▶ [Aim of the task] Return all lines of the listing below that carry the word "degrees".

▶ [Extracted material]
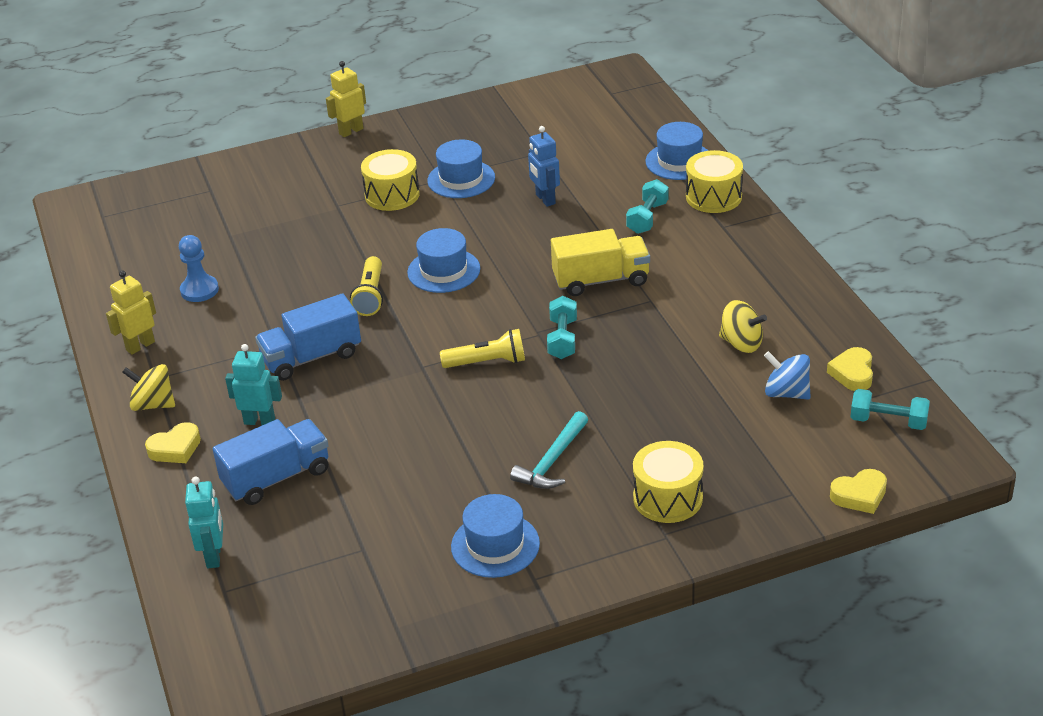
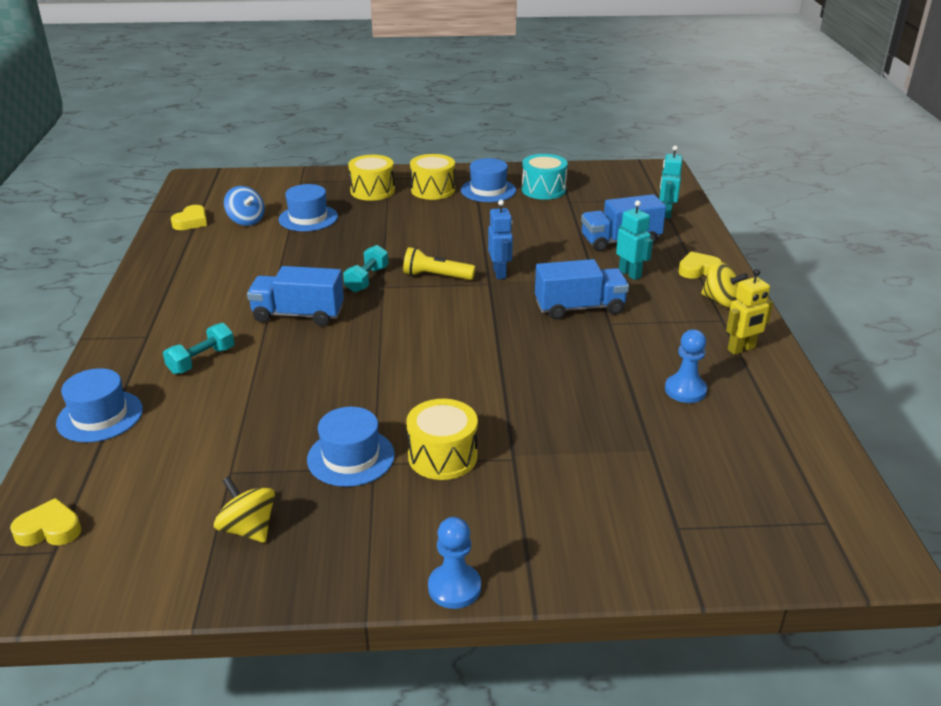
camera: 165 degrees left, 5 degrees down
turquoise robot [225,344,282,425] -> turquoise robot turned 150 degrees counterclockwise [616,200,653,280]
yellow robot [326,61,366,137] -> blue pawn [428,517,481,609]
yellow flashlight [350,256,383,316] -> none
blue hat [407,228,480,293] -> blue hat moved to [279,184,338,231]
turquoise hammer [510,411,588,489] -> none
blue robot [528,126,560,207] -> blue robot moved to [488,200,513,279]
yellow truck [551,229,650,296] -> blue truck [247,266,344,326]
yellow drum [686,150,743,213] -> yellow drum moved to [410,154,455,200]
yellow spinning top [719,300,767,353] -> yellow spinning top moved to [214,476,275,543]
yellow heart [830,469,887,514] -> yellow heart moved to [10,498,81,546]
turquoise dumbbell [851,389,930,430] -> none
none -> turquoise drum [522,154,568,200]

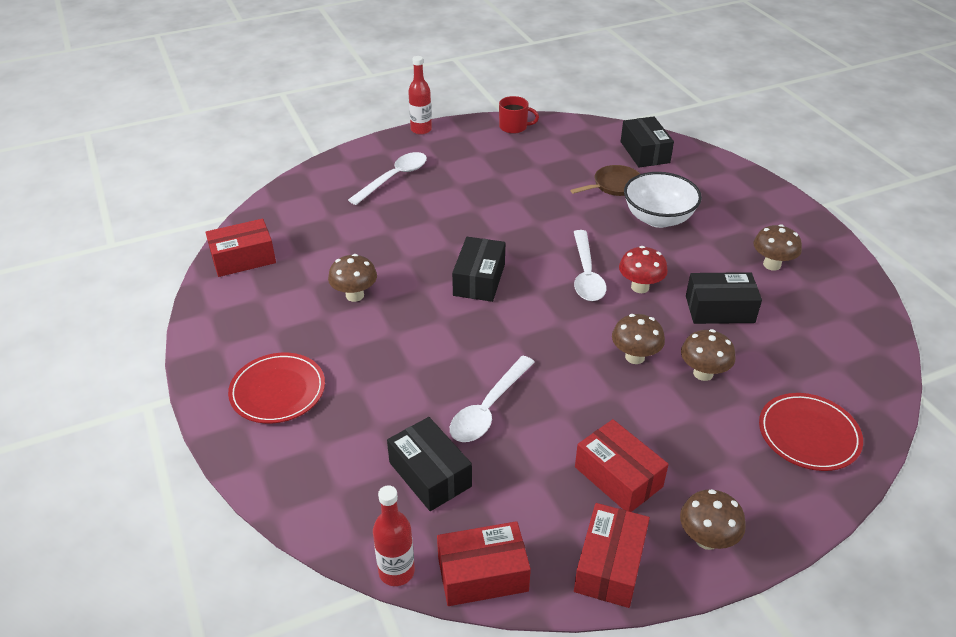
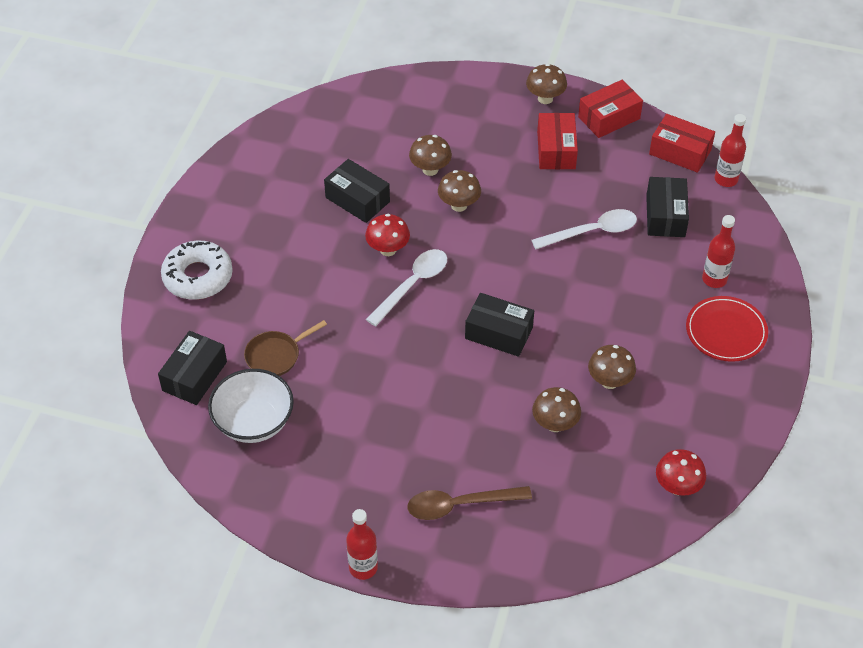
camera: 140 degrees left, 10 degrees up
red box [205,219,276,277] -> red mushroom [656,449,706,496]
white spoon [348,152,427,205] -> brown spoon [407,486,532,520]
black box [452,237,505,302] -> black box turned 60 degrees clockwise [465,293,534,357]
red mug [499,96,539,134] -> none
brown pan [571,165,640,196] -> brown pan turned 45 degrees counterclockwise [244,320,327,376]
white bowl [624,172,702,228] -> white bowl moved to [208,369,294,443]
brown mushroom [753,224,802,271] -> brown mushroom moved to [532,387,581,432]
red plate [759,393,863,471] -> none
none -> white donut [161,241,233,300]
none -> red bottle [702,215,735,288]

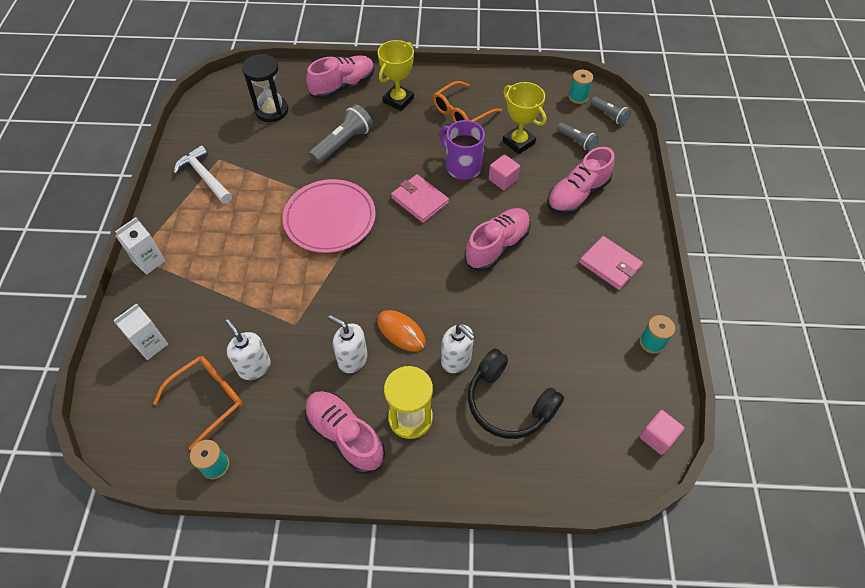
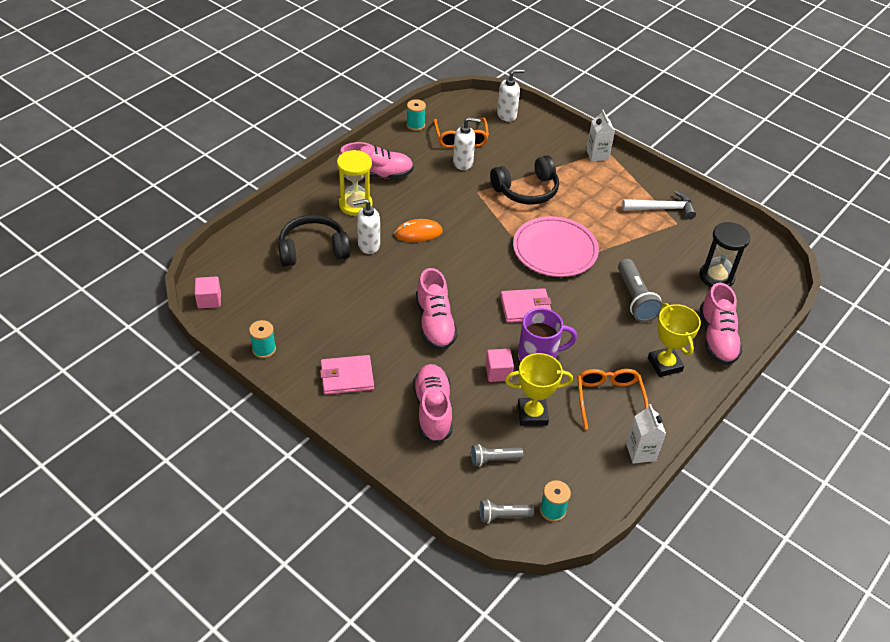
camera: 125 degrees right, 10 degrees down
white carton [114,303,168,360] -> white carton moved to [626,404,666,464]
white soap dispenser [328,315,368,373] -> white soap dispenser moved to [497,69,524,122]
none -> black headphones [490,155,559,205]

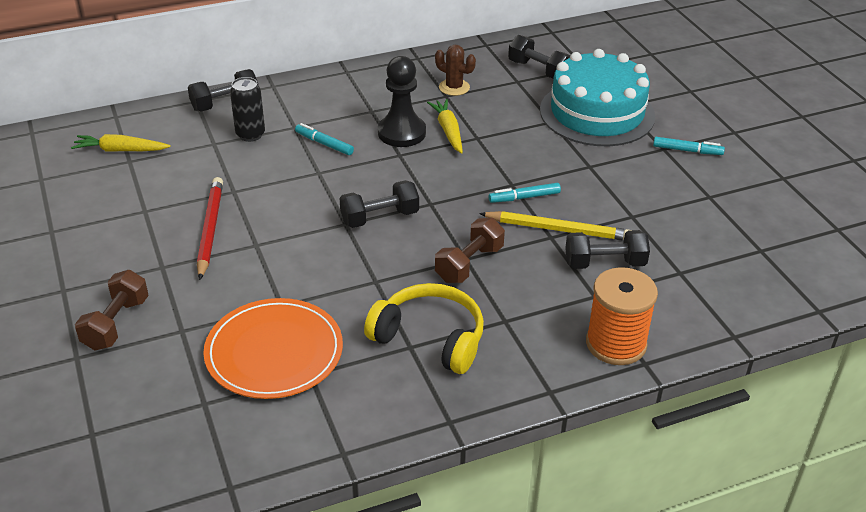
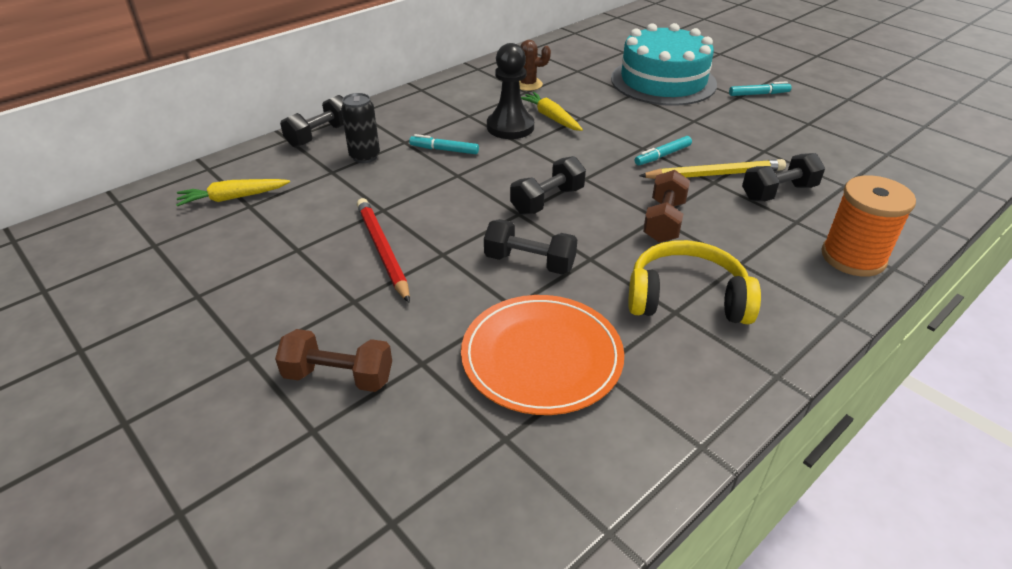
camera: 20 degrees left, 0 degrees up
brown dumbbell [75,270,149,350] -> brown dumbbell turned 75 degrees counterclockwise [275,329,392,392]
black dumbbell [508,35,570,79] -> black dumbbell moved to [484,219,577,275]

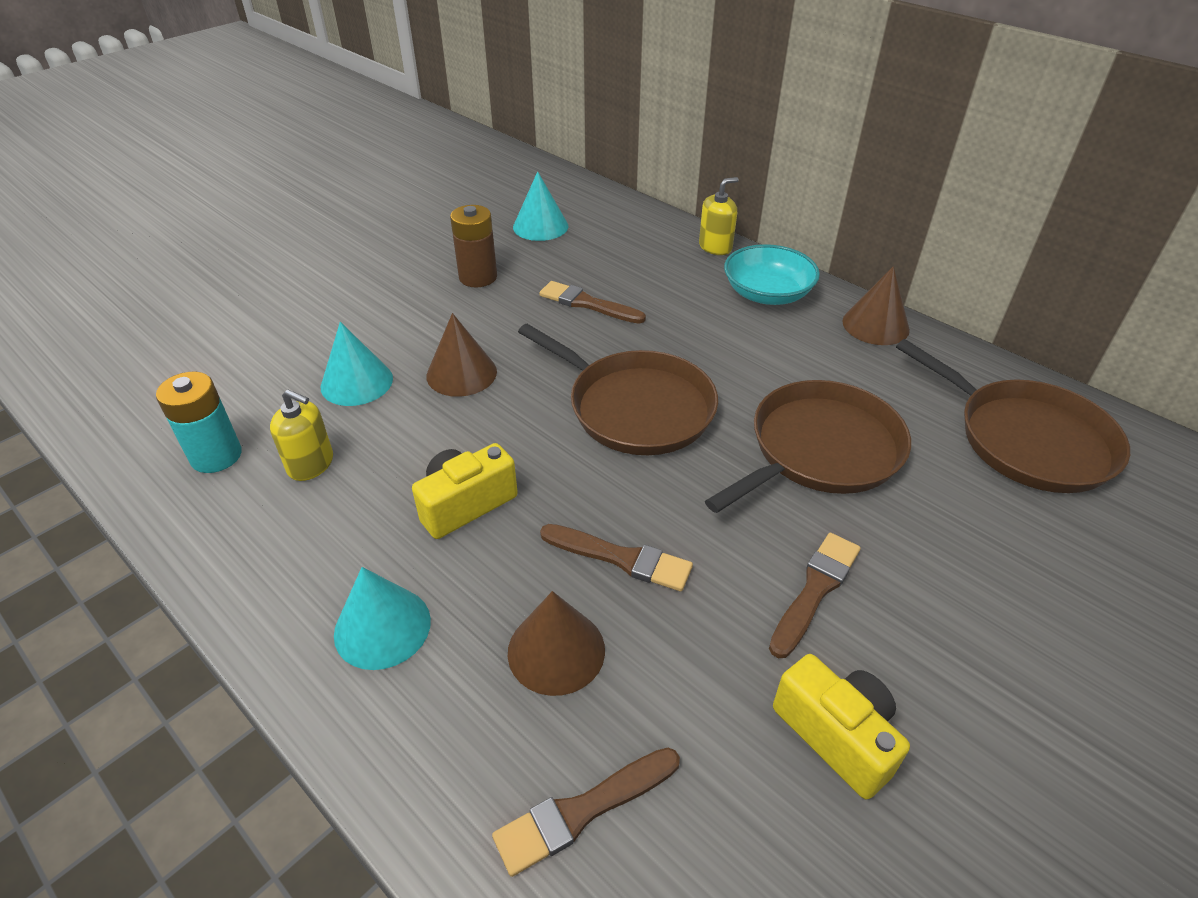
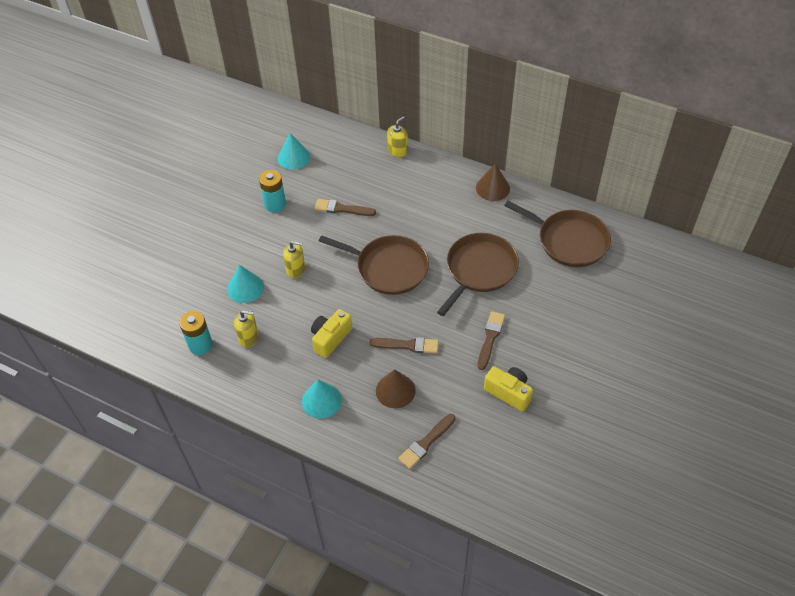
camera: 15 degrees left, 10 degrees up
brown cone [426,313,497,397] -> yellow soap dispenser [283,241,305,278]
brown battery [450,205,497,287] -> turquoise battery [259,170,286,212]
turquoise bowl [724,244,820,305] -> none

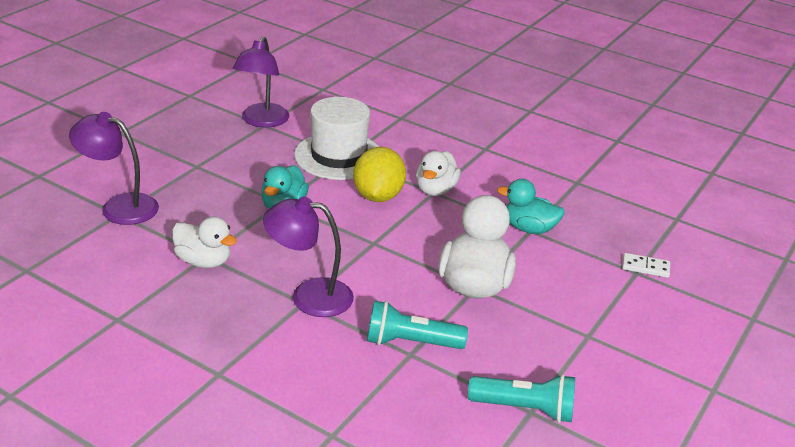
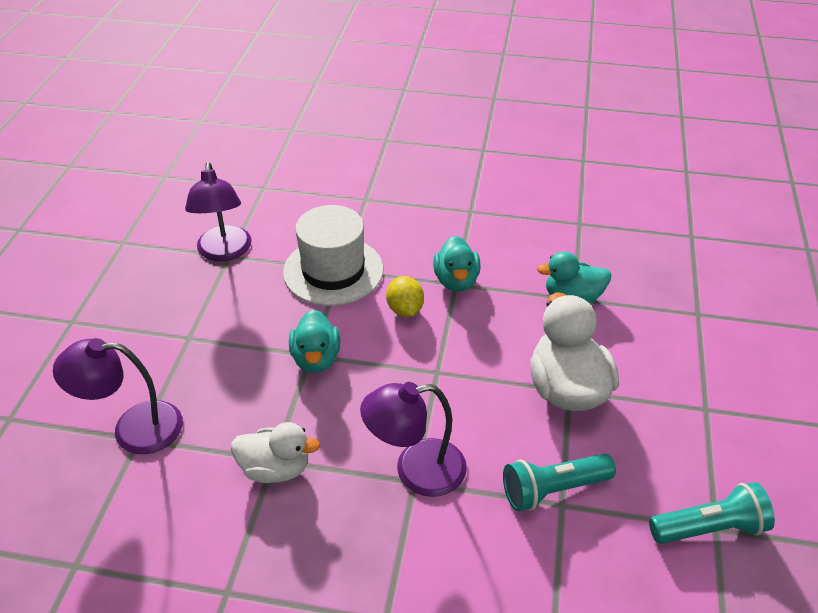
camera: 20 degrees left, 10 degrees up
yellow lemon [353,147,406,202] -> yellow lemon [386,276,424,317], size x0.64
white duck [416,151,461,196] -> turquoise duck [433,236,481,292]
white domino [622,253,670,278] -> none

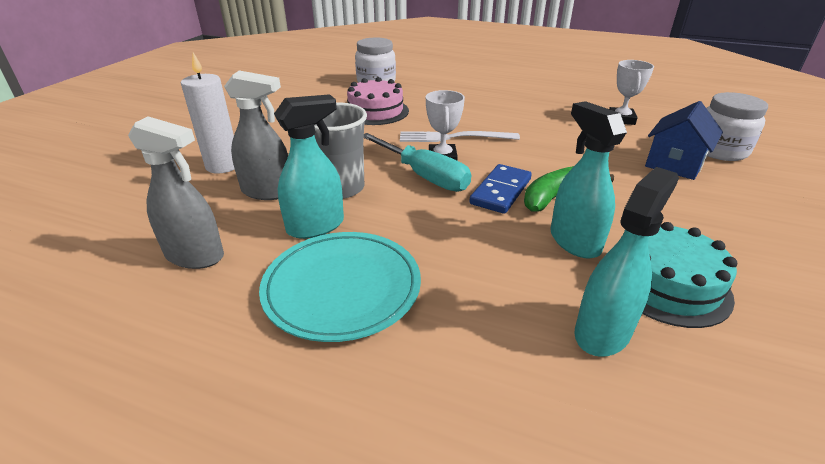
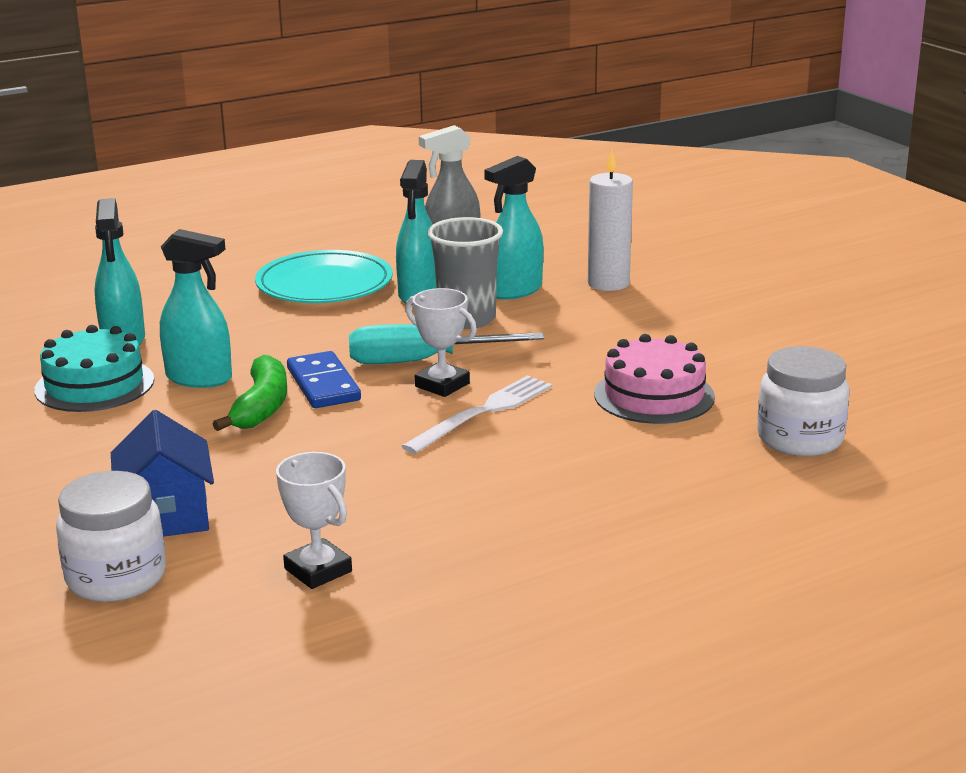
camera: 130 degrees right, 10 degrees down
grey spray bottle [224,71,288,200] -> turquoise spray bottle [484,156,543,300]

▶ [Task result]
camera: 165 degrees left, 5 degrees down
turquoise robot [225,344,282,425] -> turquoise robot turned 150 degrees counterclockwise [616,200,653,280]
camera: 140 degrees left, 10 degrees up
black box [452,237,505,302] -> black box turned 60 degrees clockwise [465,293,534,357]
brown pan [571,165,640,196] -> brown pan turned 45 degrees counterclockwise [244,320,327,376]
camera: 125 degrees right, 10 degrees down
camera: 20 degrees left, 0 degrees up
brown dumbbell [75,270,149,350] -> brown dumbbell turned 75 degrees counterclockwise [275,329,392,392]
camera: 15 degrees left, 10 degrees up
camera: 20 degrees left, 10 degrees up
camera: 130 degrees right, 10 degrees down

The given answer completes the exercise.